**Exercise goal**
Take the lines from the beginning of the material through the line containing "V1: 24V (plus" and retype them exactly, leaving the pictures out.
<<<<
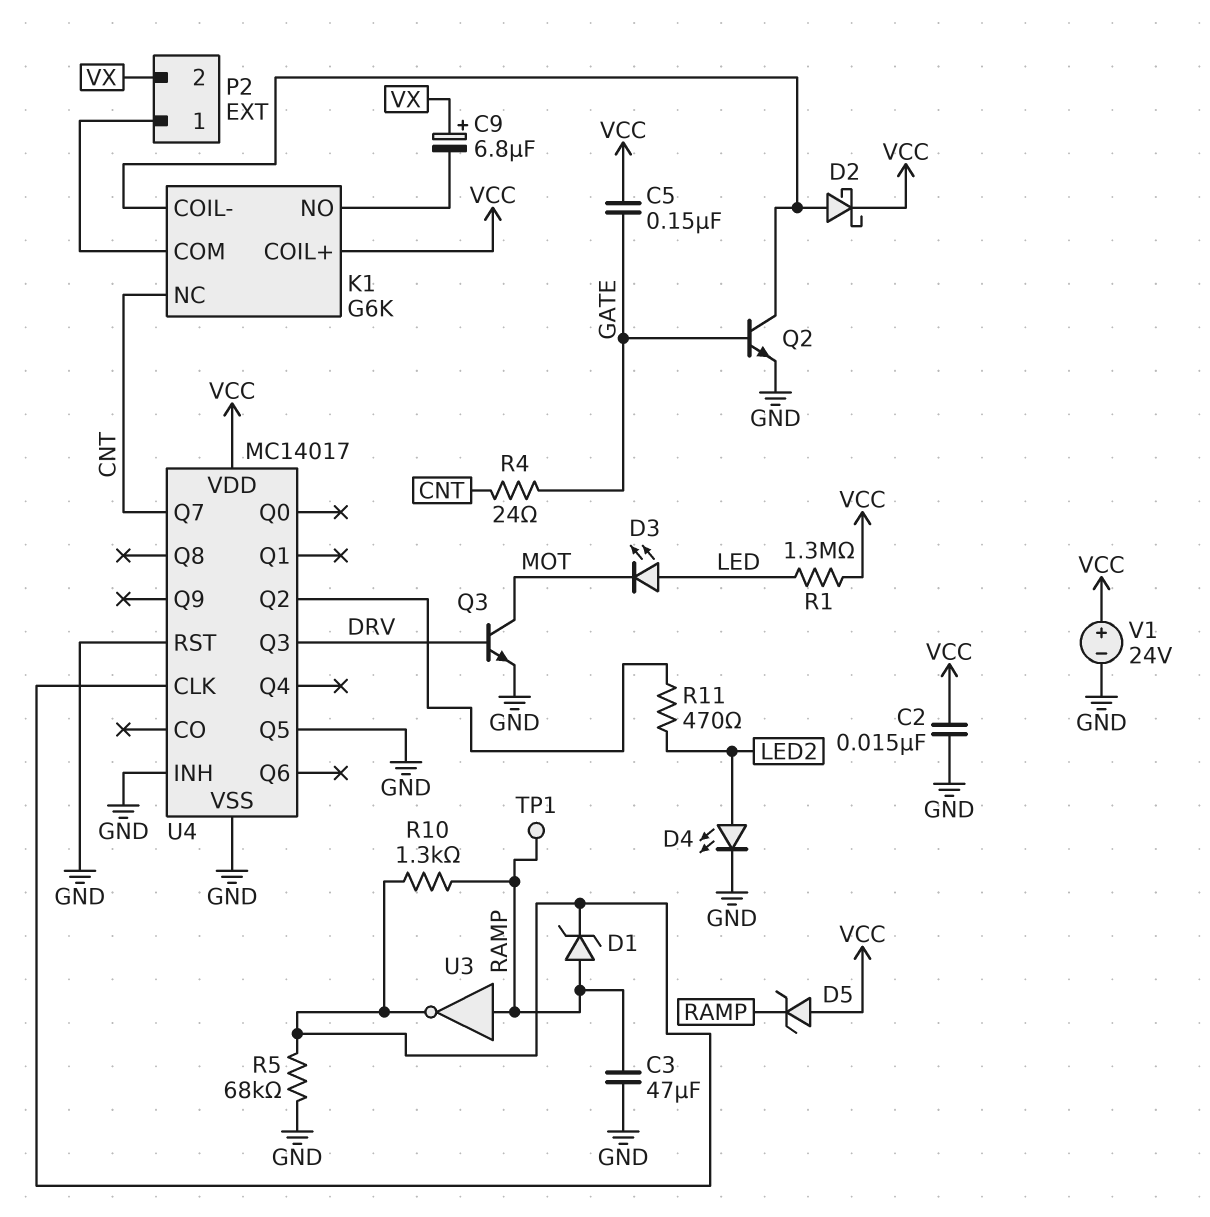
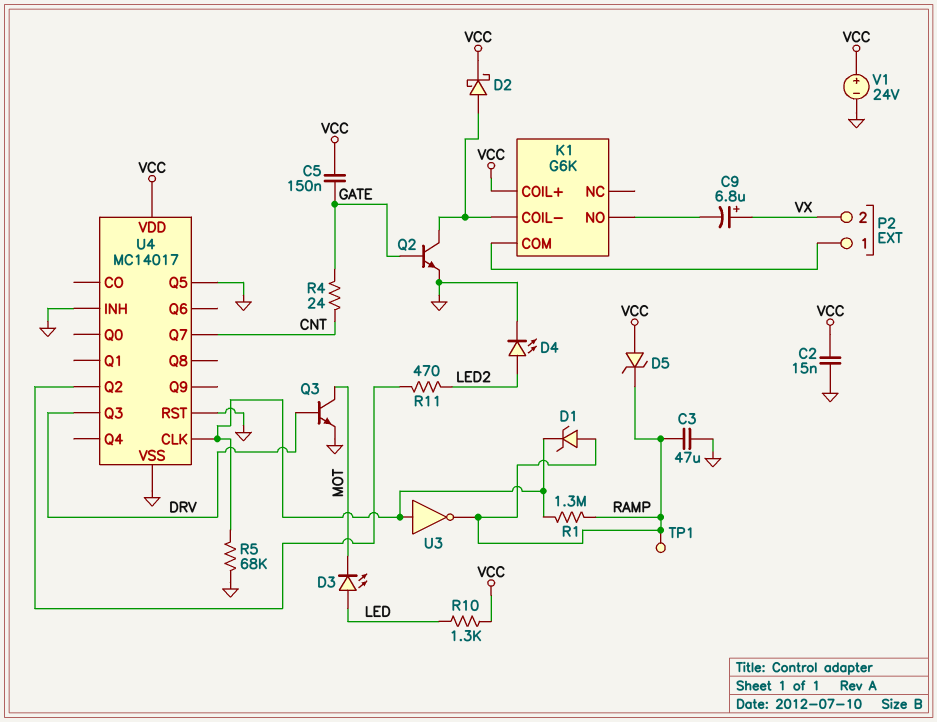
K1 pin NC: CNT -> none
R1: 1.3M (LED, VCC) -> 1.3M (RAMP, U4/CLK)
R10: 1.3k (RAMP, U4/CLK) -> 1.3k (LED, VCC)
U3: NOT (in RAMP, out U4/CLK) -> NOT (in U4/CLK, out RAMP)

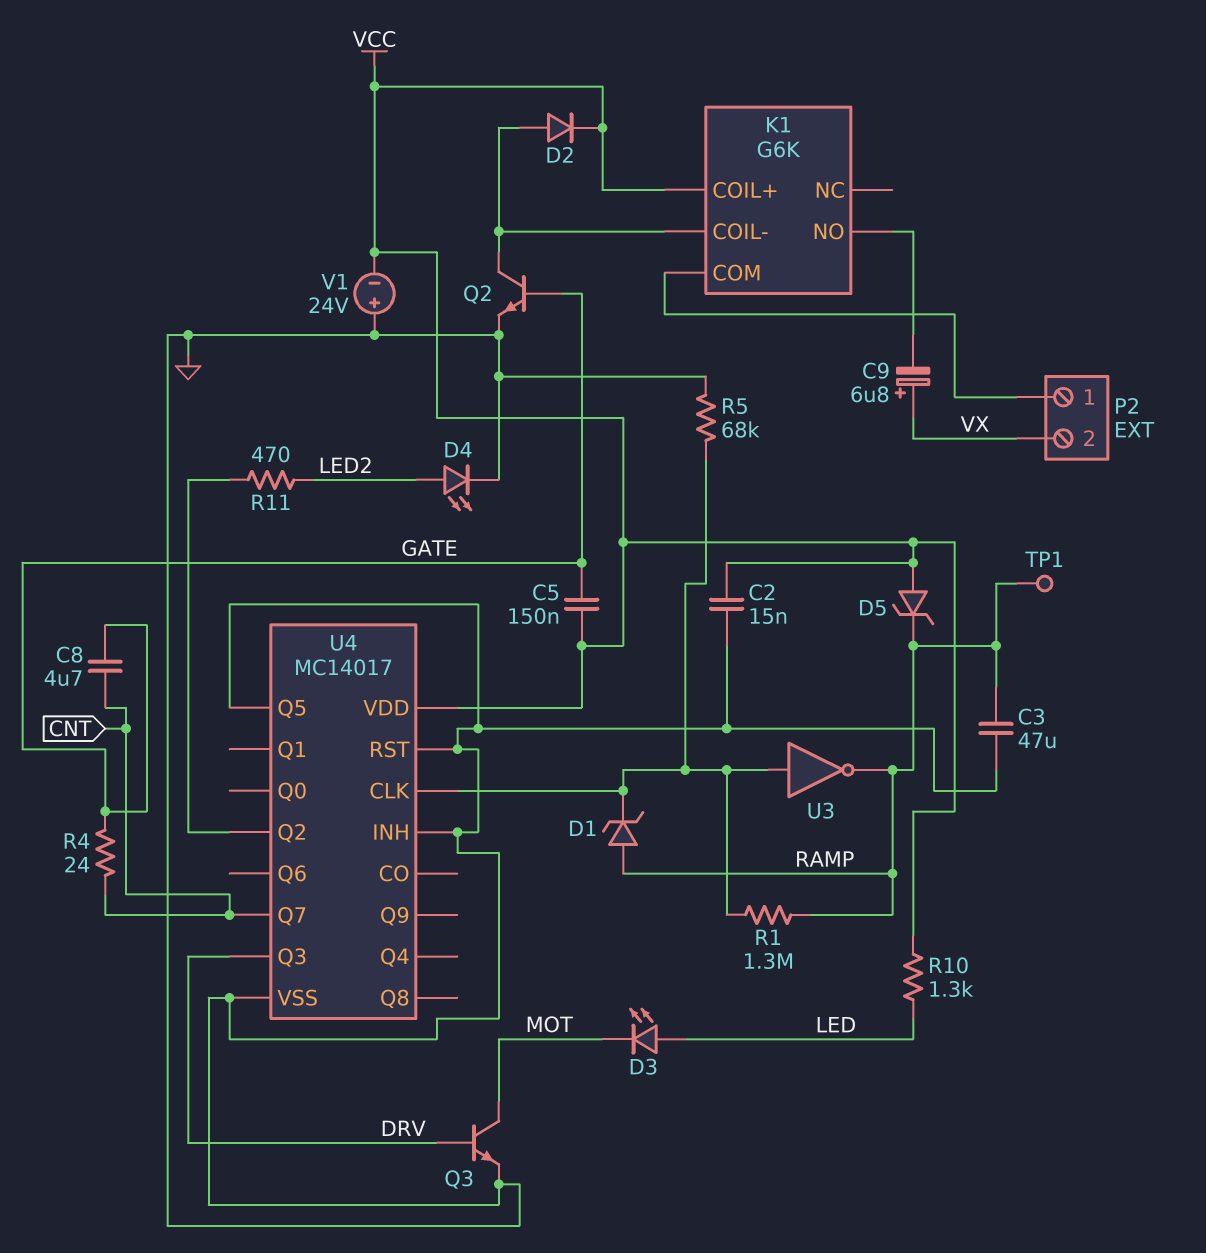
C8: none -> 4.7uF (CNT, GATE)
D2: schottky (A K1/COIL-, K VCC) -> diode (A K1/COIL-, K VCC)
V1: 24V (plus VCC, minus GND) -> 24V (plus GND, minus VCC)

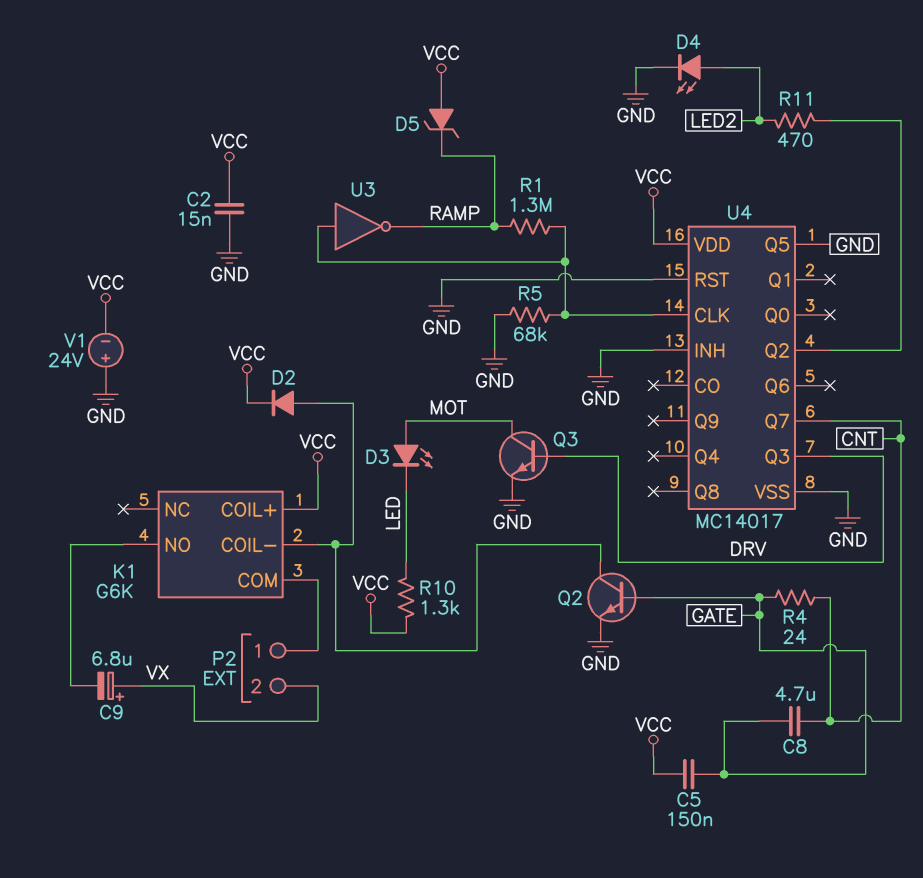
C3: 47uF (GND, RAMP) -> none
D1: zener (A RAMP, K U4/CLK) -> none
D3: LED (A LED, K MOT) -> LED (A MOT, K LED)
TP1: test point (RAMP) -> none

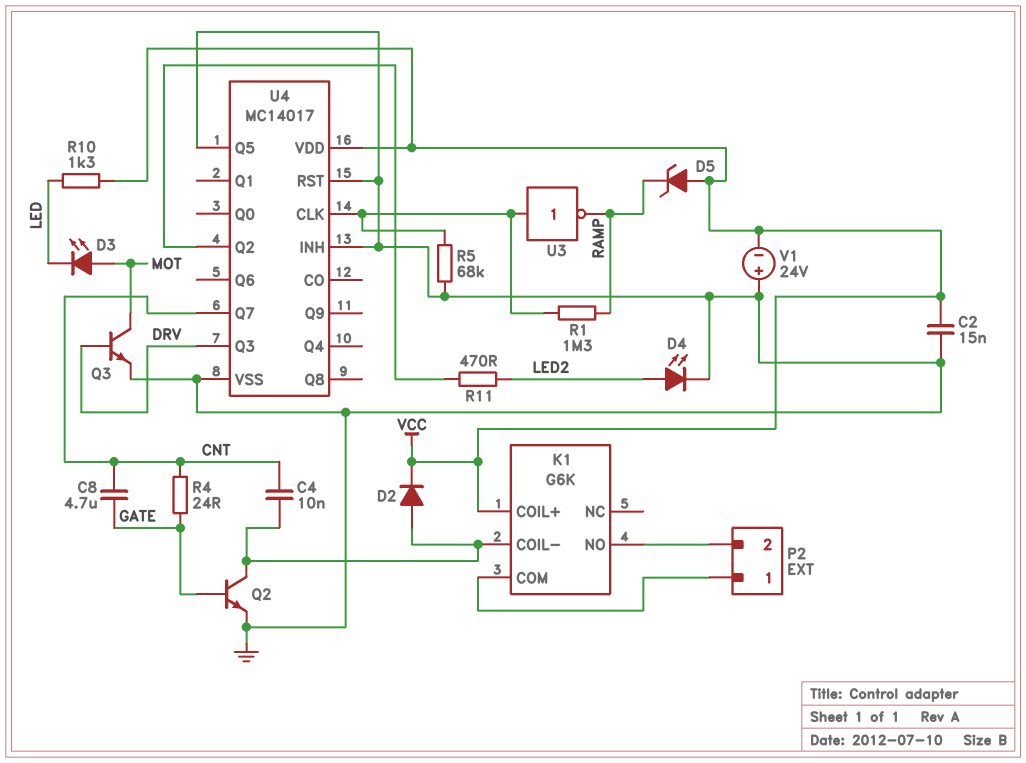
C4: none -> 10nF (CNT, K1/COIL-)
C5: 150nF (GATE, VCC) -> none
C9: 6.8uF (plus VX, minus K1/NO) -> none
P2 pin 2: VX -> K1/NO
>>>>
**Solution below**
K1 pin NC: CNT -> none
R1: 1.3M (LED, VCC) -> 1.3M (RAMP, U4/CLK)
R10: 1.3k (RAMP, U4/CLK) -> 1.3k (LED, VCC)
U3: NOT (in RAMP, out U4/CLK) -> NOT (in U4/CLK, out RAMP)

C8: none -> 4.7uF (CNT, GATE)
D2: schottky (A K1/COIL-, K VCC) -> diode (A K1/COIL-, K VCC)
V1: 24V (plus VCC, minus GND) -> 24V (plus GND, minus VCC)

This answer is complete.